**Task directions**
Show, in full, each line of the data that contains "BARO".

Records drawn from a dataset
+===+

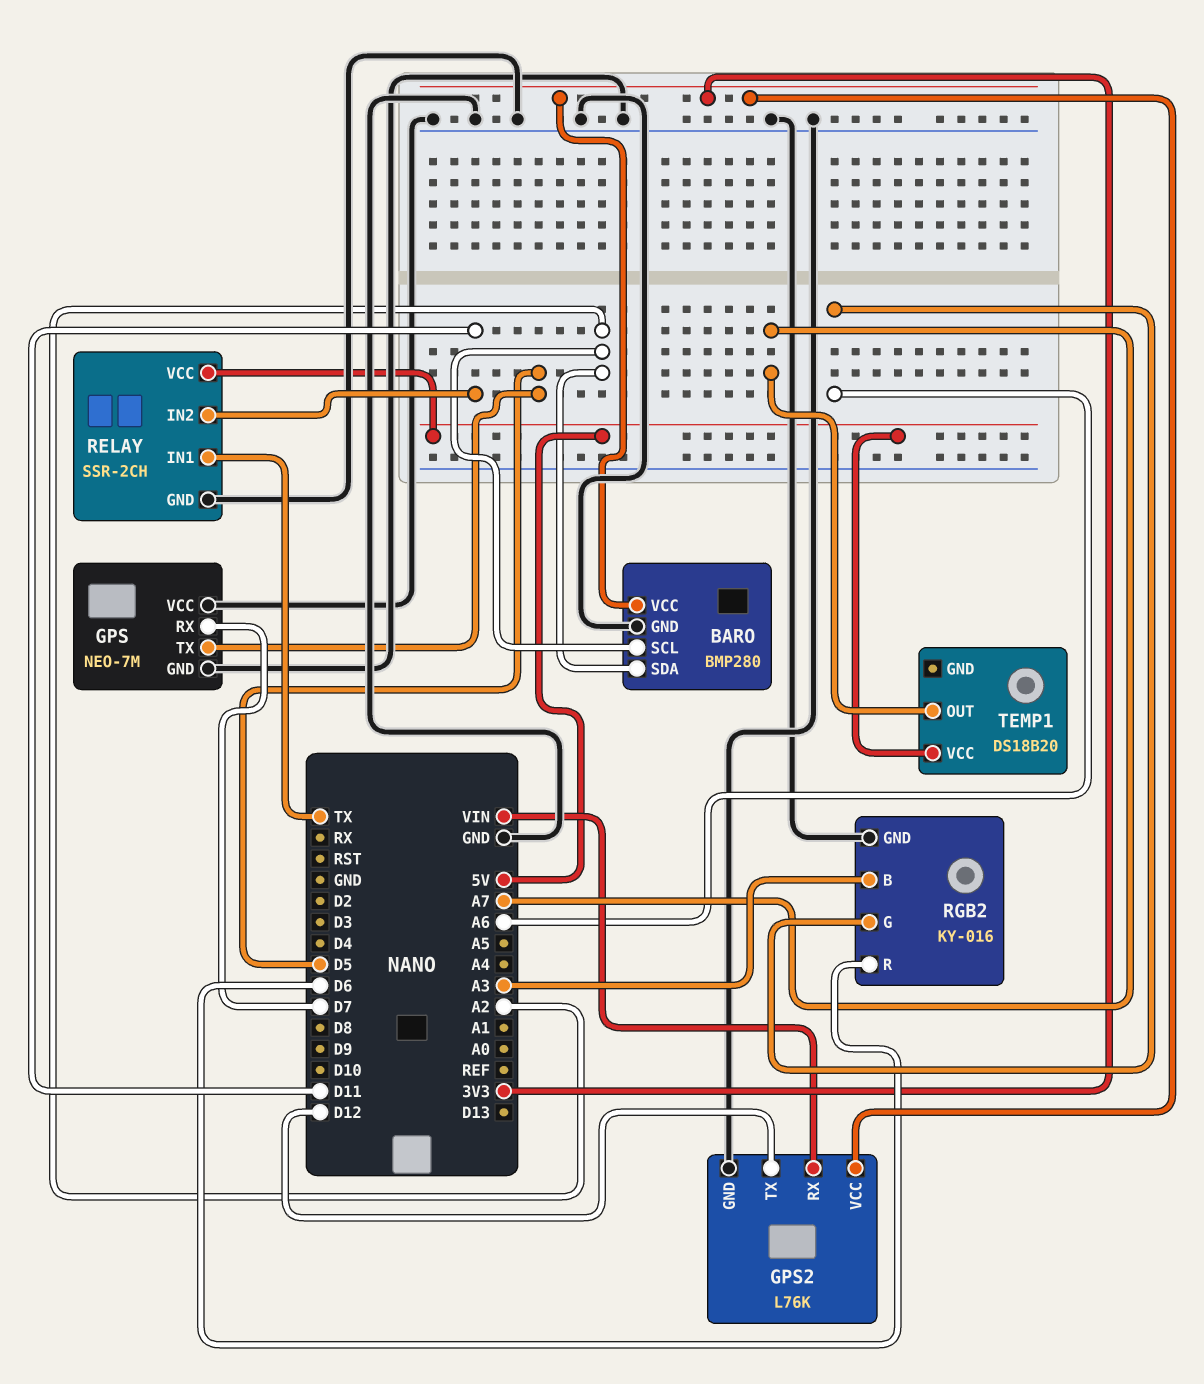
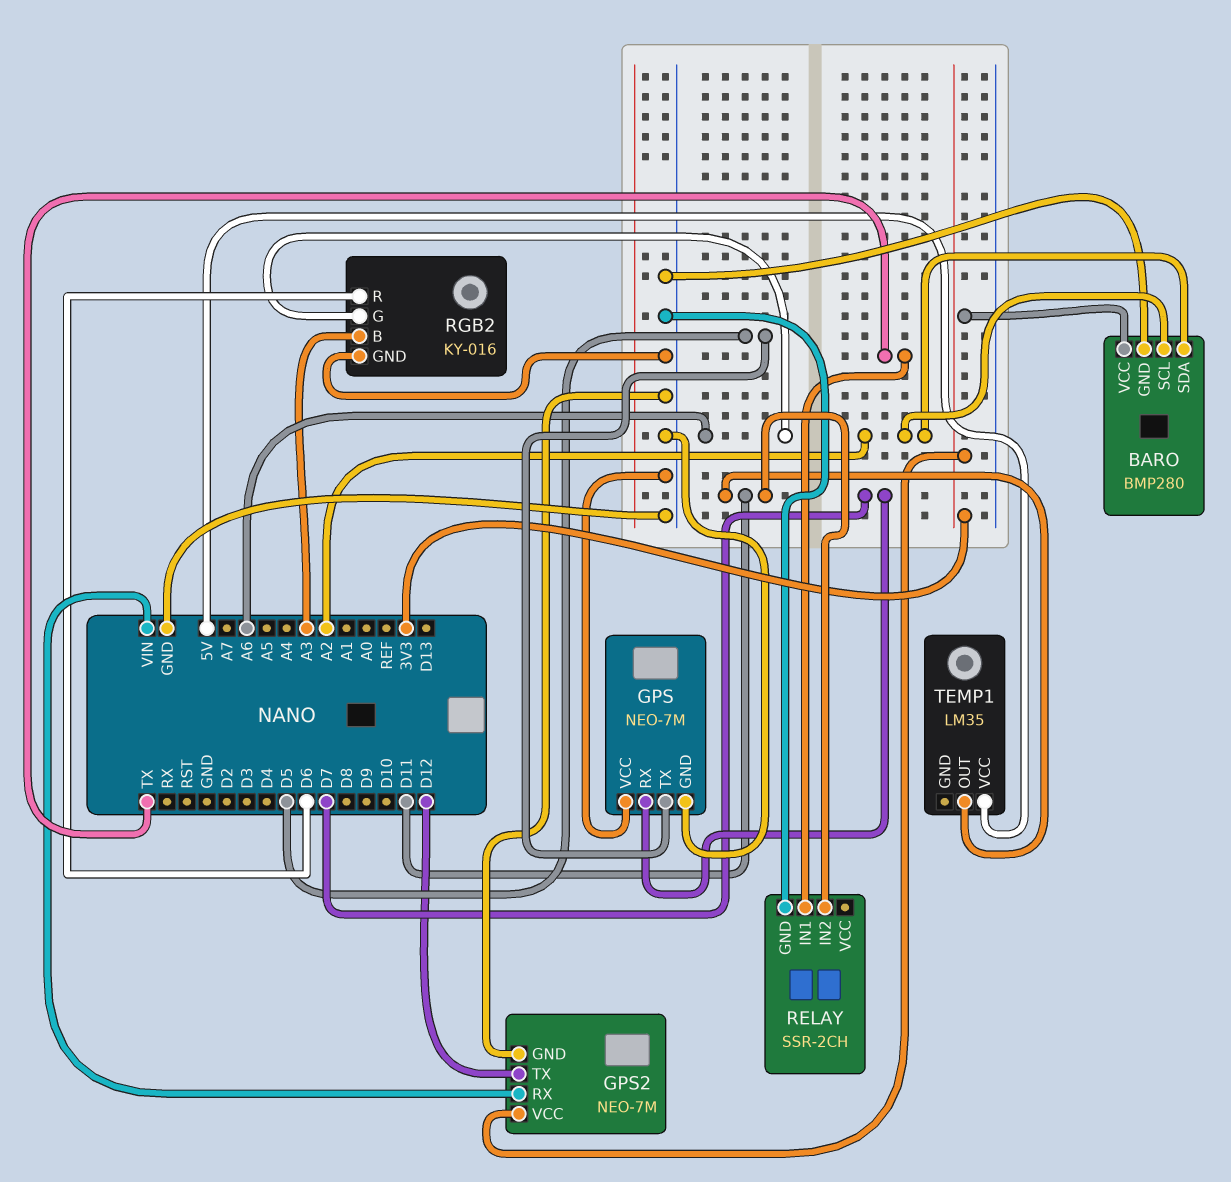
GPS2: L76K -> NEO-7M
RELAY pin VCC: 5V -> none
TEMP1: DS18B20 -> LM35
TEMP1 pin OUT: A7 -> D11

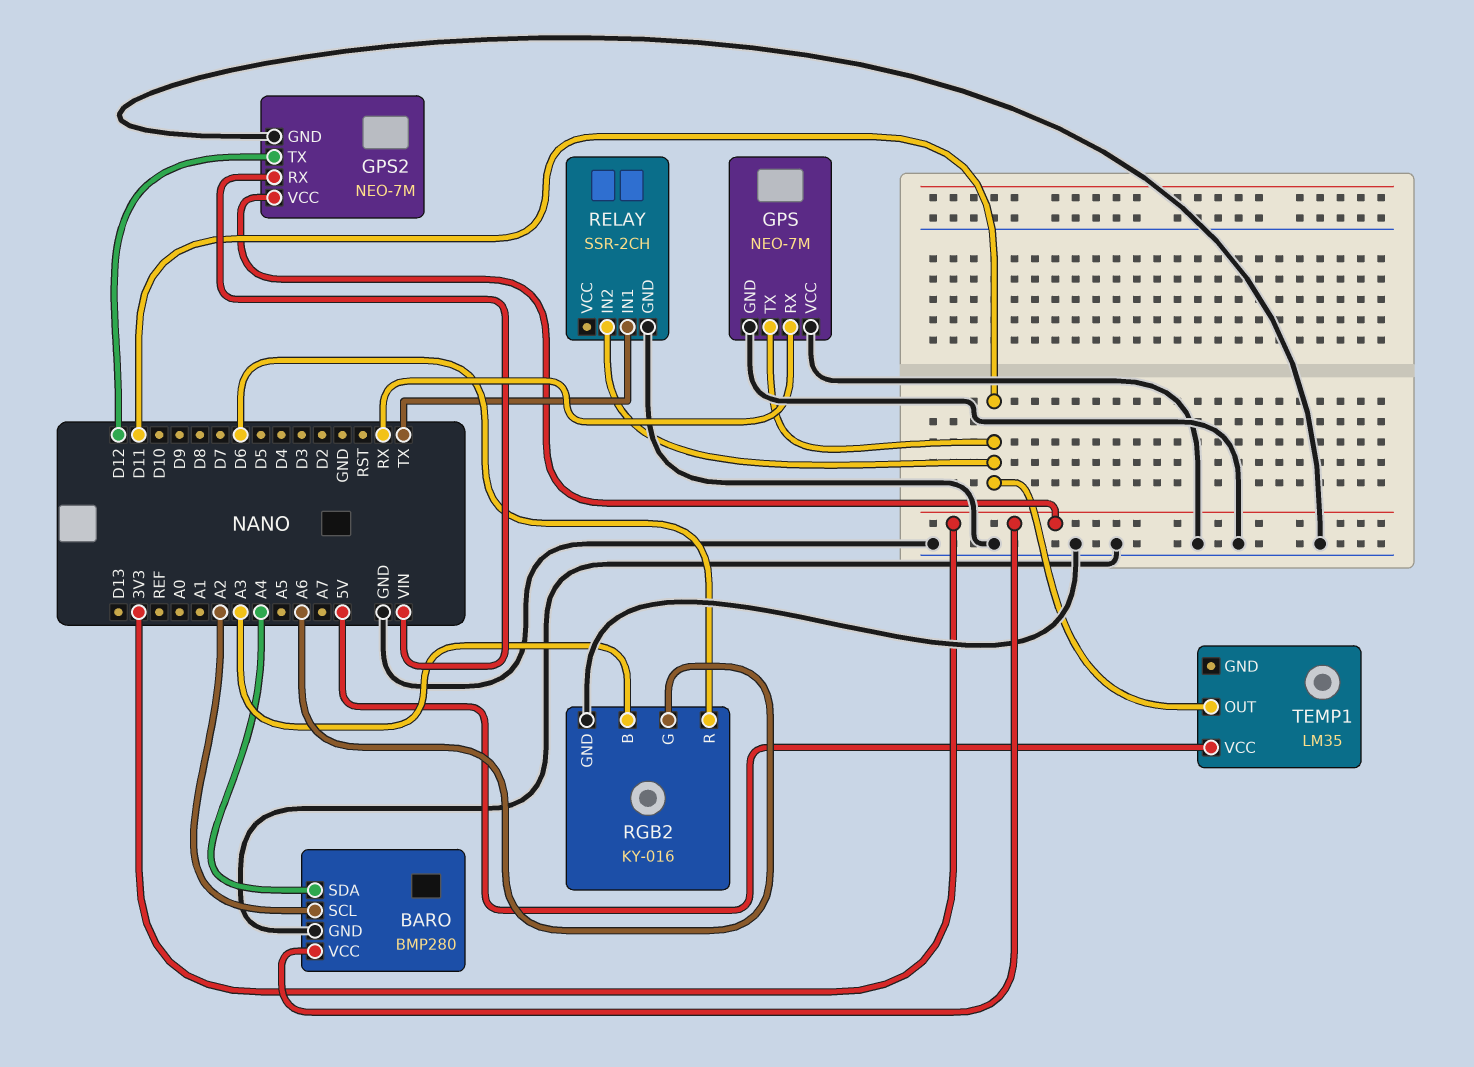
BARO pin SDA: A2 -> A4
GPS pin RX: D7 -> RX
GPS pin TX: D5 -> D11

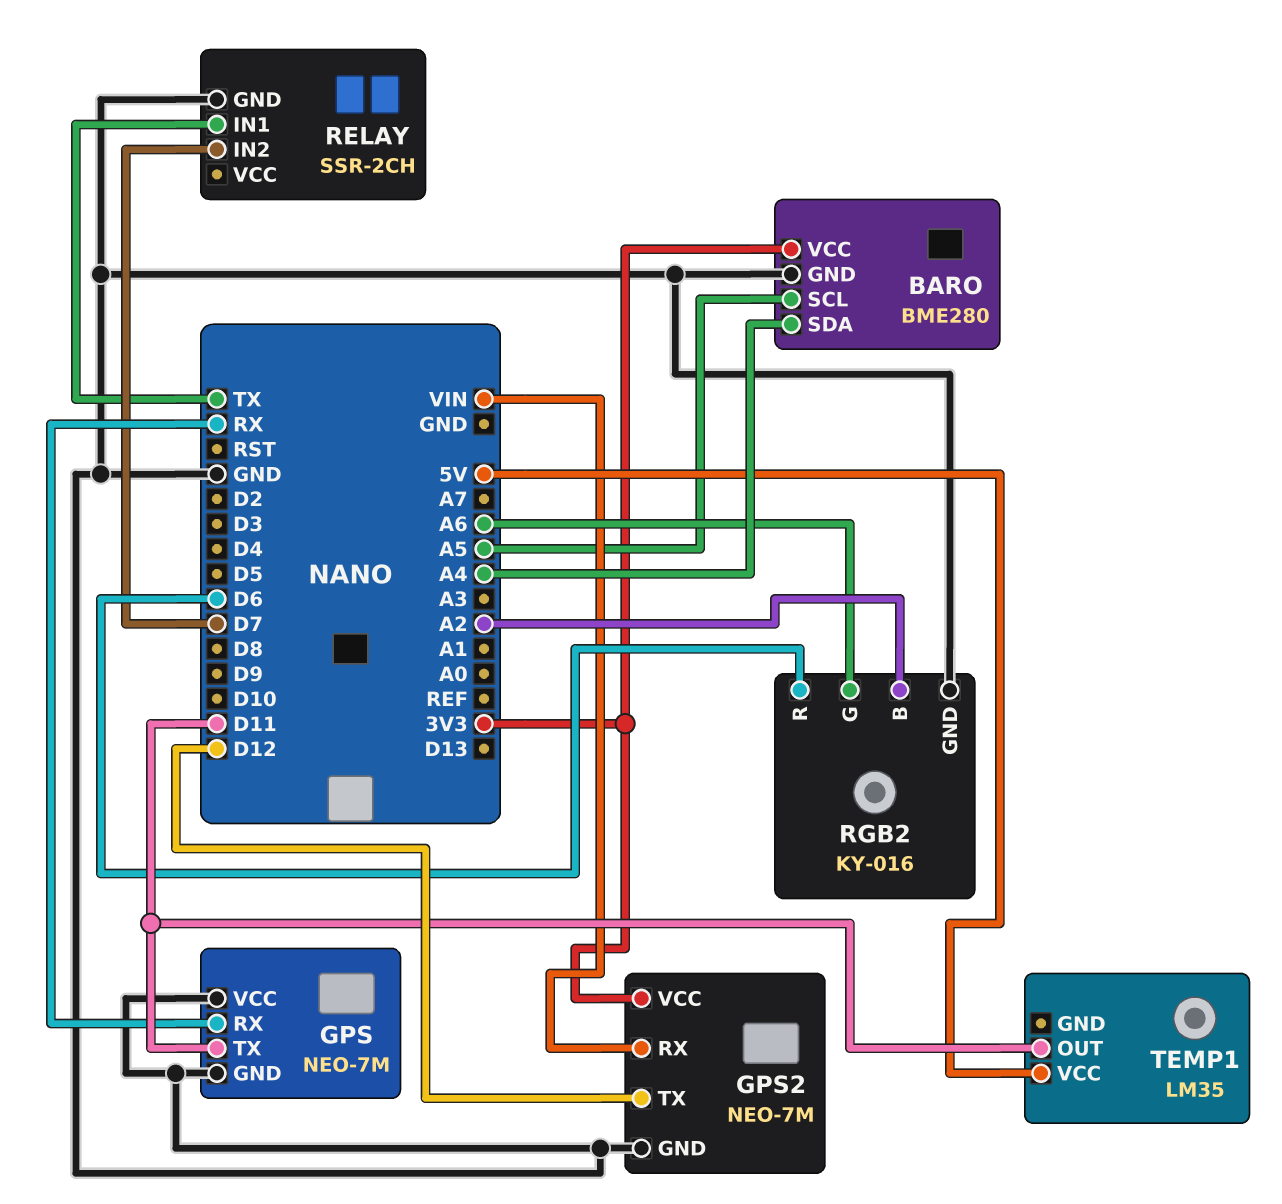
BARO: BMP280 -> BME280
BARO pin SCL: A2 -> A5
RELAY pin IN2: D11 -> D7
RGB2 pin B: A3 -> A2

+===+

**The completed task**
BARO pin SDA: A2 -> A4
BARO: BMP280 -> BME280
BARO pin SCL: A2 -> A5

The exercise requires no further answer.